Task details >>
Examine each line of the data, and copy the ones containing "ECHO".

┄┄┄┄┄┄┄┄┄┄┄┄┄┄┄┄┄┄┄┄

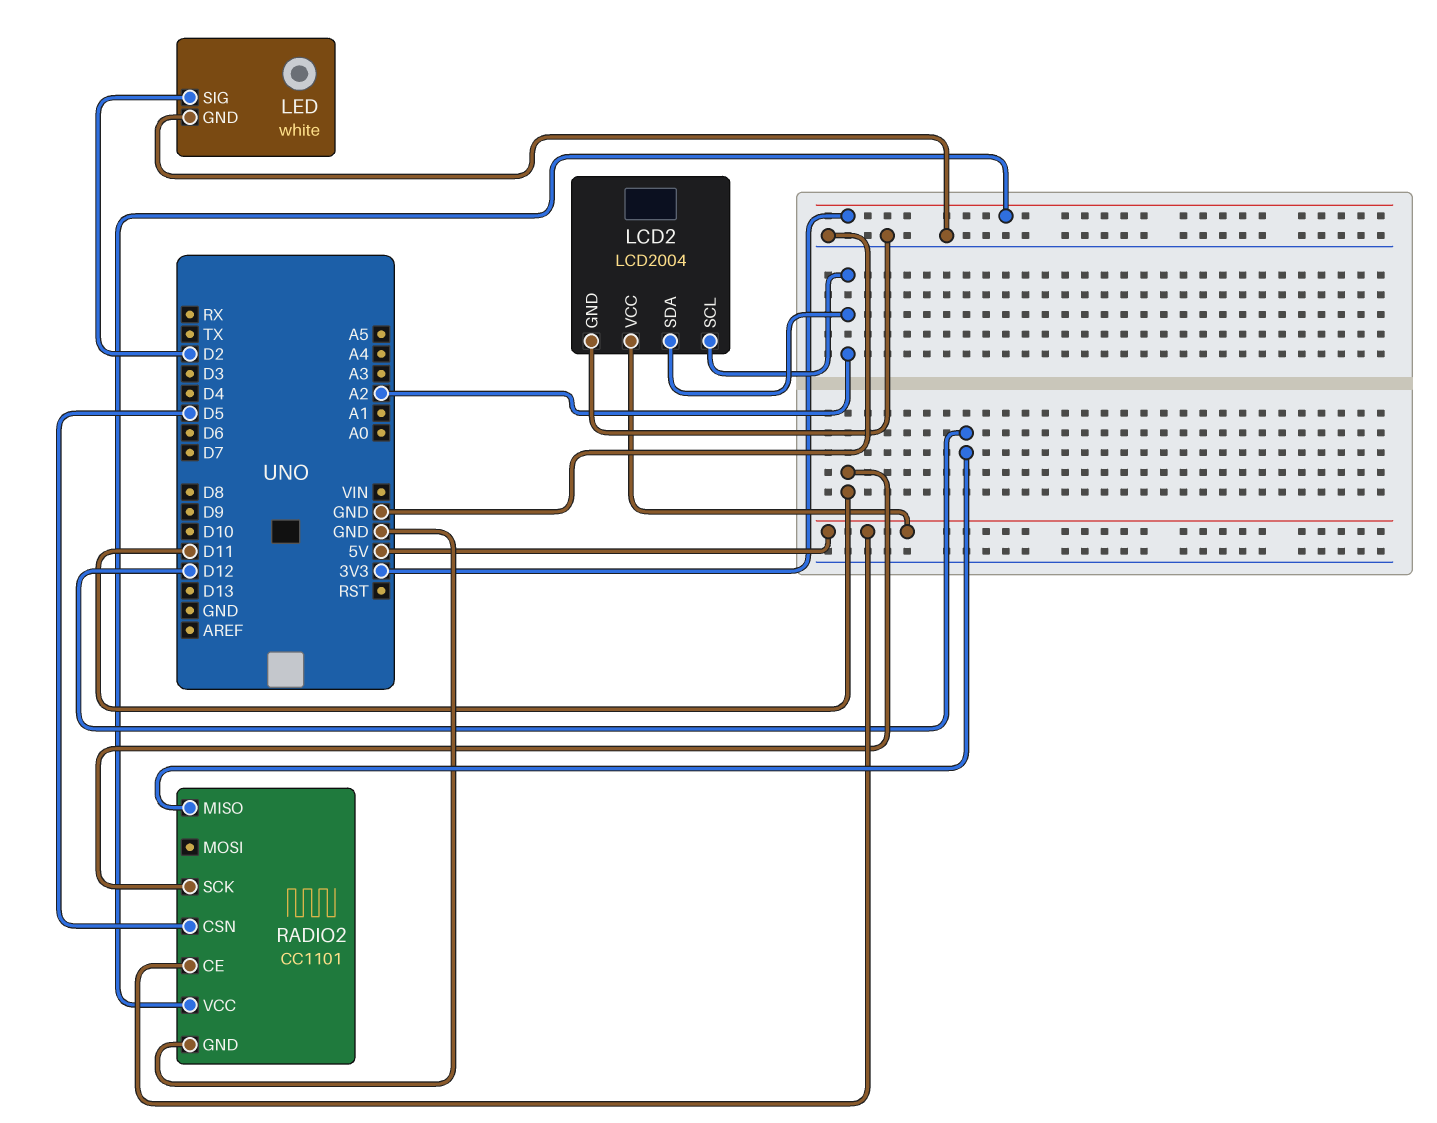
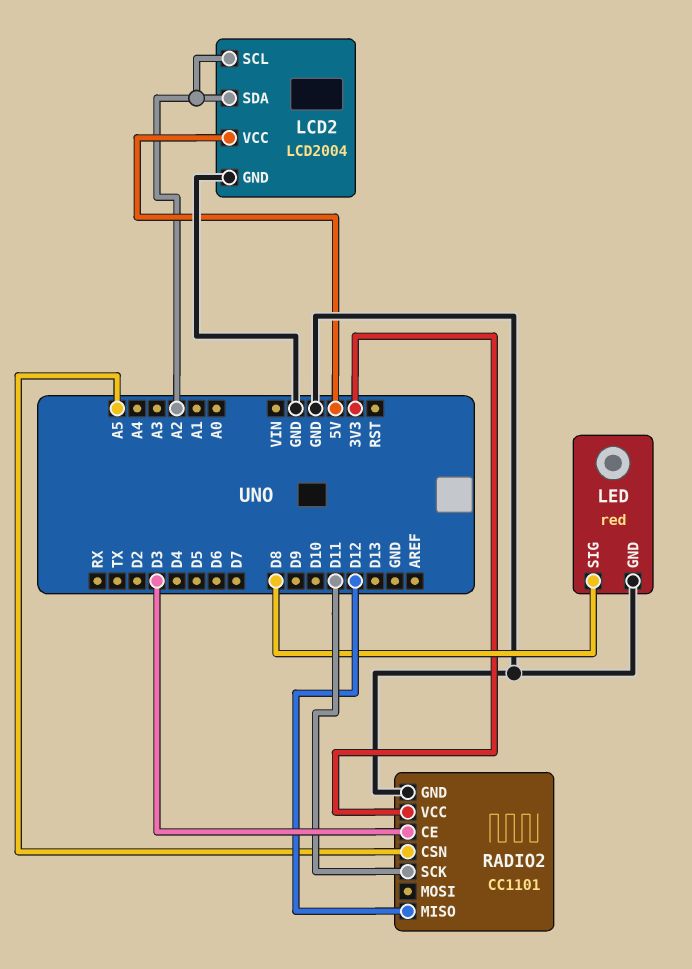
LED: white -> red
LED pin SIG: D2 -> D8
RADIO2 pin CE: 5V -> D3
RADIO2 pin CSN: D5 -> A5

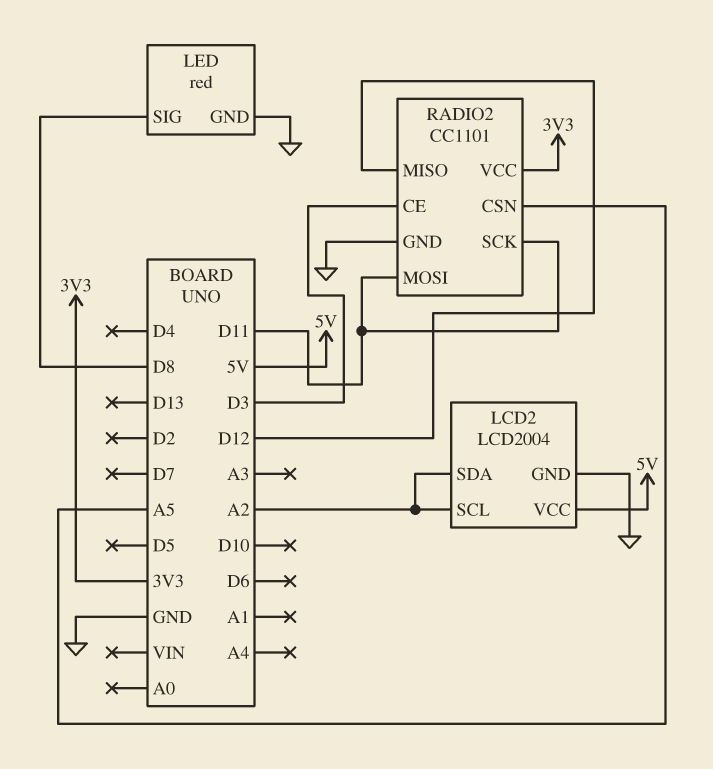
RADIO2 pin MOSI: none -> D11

┄┄┄┄┄┄┄┄┄┄┄┄┄┄┄┄┄┄┄┄

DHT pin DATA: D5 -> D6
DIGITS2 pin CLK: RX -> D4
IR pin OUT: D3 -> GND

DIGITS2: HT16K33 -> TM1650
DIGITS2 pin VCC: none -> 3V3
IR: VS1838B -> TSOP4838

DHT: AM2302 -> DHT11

┄┄┄┄┄┄┄┄┄┄┄┄┄┄┄┄┄┄┄┄

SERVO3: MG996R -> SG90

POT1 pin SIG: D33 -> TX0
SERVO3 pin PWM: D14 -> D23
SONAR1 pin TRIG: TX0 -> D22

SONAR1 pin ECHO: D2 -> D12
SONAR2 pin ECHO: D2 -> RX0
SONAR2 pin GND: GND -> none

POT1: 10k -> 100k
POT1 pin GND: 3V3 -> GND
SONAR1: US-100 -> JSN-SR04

┄┄┄┄┄┄┄┄┄┄┄┄┄┄┄┄┄┄┄┄

Completed task >>
SONAR1 pin ECHO: D2 -> D12
SONAR2 pin ECHO: D2 -> RX0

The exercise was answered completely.